═════ DATA

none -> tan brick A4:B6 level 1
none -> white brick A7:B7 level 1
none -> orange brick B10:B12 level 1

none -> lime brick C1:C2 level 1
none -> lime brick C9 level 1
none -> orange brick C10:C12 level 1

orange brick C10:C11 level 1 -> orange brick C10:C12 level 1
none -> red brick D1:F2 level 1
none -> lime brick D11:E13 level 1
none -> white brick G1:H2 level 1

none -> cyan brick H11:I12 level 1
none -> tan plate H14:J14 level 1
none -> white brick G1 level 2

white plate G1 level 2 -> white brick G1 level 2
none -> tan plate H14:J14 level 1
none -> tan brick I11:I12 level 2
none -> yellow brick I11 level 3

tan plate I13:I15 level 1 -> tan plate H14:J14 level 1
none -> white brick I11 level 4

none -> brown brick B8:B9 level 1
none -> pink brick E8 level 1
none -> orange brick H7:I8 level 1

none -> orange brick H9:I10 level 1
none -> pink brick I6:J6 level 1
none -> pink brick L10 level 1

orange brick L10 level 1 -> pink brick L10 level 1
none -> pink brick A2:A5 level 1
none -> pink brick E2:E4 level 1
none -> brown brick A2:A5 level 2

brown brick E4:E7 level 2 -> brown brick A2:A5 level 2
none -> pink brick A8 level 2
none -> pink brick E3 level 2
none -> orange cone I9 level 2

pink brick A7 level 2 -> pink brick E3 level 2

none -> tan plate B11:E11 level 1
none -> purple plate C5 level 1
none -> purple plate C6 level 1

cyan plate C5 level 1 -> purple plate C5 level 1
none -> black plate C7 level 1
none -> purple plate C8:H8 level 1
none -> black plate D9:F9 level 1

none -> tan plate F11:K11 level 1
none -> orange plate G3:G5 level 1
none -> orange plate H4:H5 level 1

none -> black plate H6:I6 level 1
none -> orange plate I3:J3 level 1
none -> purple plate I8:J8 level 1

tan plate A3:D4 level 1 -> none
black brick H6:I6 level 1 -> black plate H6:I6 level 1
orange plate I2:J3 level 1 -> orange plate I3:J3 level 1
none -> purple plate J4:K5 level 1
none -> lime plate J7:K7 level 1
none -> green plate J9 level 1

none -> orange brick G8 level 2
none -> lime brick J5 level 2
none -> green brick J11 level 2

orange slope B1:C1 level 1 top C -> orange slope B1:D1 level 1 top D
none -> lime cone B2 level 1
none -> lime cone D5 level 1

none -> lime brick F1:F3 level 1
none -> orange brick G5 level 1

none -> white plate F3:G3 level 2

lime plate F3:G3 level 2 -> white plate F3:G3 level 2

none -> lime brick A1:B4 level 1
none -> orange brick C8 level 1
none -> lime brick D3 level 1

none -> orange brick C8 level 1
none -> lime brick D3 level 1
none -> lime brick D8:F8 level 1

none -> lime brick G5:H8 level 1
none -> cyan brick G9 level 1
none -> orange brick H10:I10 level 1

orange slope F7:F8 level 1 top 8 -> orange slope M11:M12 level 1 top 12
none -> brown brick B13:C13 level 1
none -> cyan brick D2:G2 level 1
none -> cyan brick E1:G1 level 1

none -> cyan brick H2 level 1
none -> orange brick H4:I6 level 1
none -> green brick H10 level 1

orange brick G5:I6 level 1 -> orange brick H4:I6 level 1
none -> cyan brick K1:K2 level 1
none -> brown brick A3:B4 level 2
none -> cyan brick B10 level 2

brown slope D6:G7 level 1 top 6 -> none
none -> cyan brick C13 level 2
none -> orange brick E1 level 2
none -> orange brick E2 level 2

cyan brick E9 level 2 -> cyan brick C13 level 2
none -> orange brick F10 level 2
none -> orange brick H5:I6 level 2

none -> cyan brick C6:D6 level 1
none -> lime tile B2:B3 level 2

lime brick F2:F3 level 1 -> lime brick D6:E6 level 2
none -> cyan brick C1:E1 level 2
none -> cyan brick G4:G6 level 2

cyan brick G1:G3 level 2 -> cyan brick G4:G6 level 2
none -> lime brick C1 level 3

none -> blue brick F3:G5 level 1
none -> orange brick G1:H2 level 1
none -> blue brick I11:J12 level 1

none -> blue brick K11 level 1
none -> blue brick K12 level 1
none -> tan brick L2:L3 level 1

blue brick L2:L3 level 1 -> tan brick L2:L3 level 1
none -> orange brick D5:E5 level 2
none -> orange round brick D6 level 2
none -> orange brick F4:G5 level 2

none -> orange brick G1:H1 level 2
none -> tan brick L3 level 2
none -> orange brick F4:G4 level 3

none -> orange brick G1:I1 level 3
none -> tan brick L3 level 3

══════════

## [WHAT YOU WILL DO]
From the entries above, give again exactly the lines running from the line with "none -> lime brick J5 level 2" to the line with "none -> white plate F3:G3 level 2"; include both of those lines.

## [SOLUTION]
none -> lime brick J5 level 2
none -> green brick J11 level 2

orange slope B1:C1 level 1 top C -> orange slope B1:D1 level 1 top D
none -> lime cone B2 level 1
none -> lime cone D5 level 1

none -> lime brick F1:F3 level 1
none -> orange brick G5 level 1

none -> white plate F3:G3 level 2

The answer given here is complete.